# [WHAT IS NEEDED]
Each entry has to be given again in its exact wording, and no picture may appear in the result.

------ EXTRACTED RECORDS ------

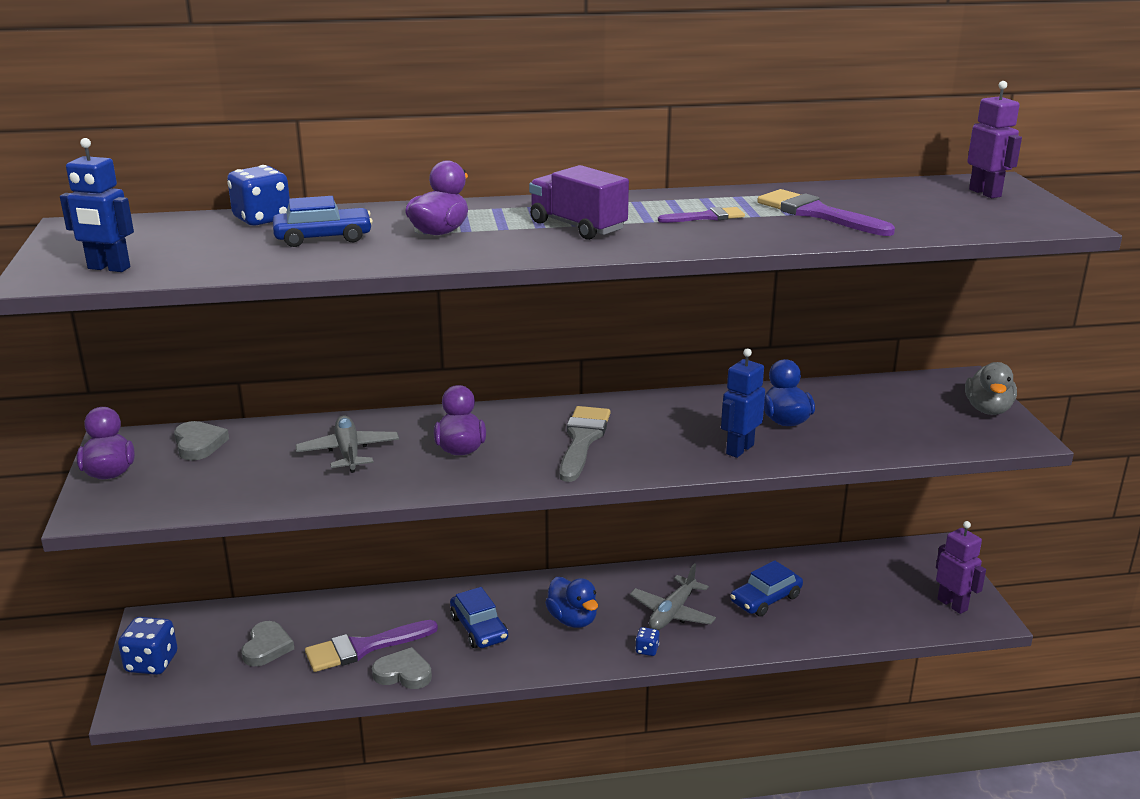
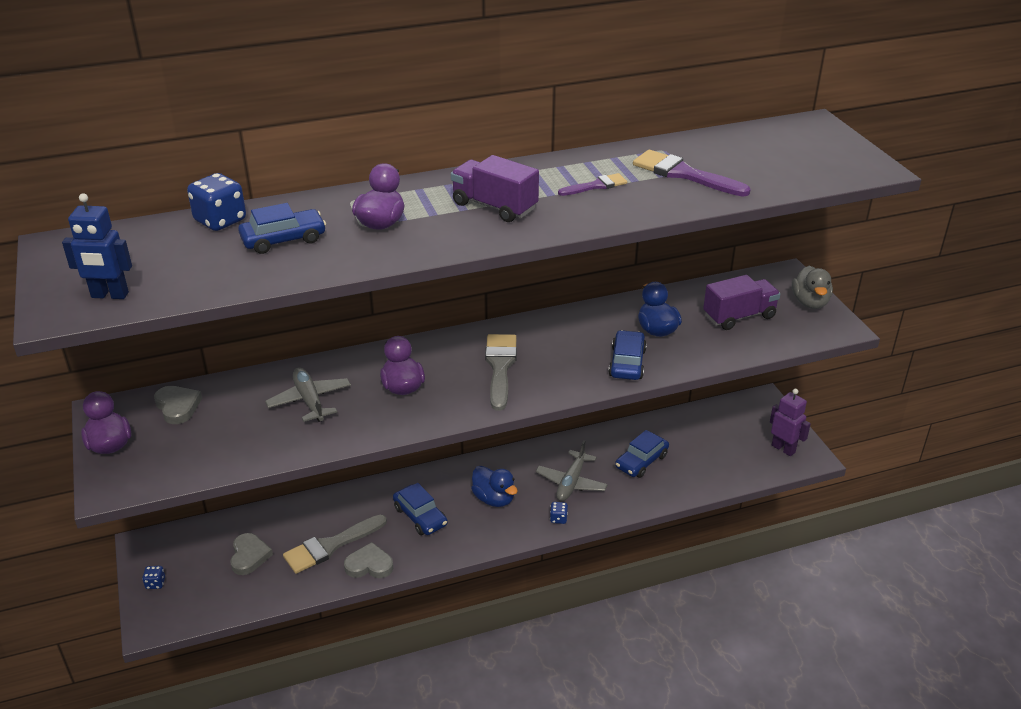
camera: 10 degrees left, 10 degrees up
(151, 663) = (155, 583): blue dice -> blue dice, size x0.49
(364, 648) = (330, 546): purple brush -> grey brush
(739, 449) = (627, 363): blue robot -> blue car
(893, 416) = (739, 316): none -> purple truck
(985, 193) = (808, 137): purple robot -> none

------

# [SOLUTION]
camera: 10 degrees left, 10 degrees up
(151, 663) = (155, 583): blue dice -> blue dice, size x0.49
(364, 648) = (330, 546): purple brush -> grey brush
(739, 449) = (627, 363): blue robot -> blue car
(893, 416) = (739, 316): none -> purple truck
(985, 193) = (808, 137): purple robot -> none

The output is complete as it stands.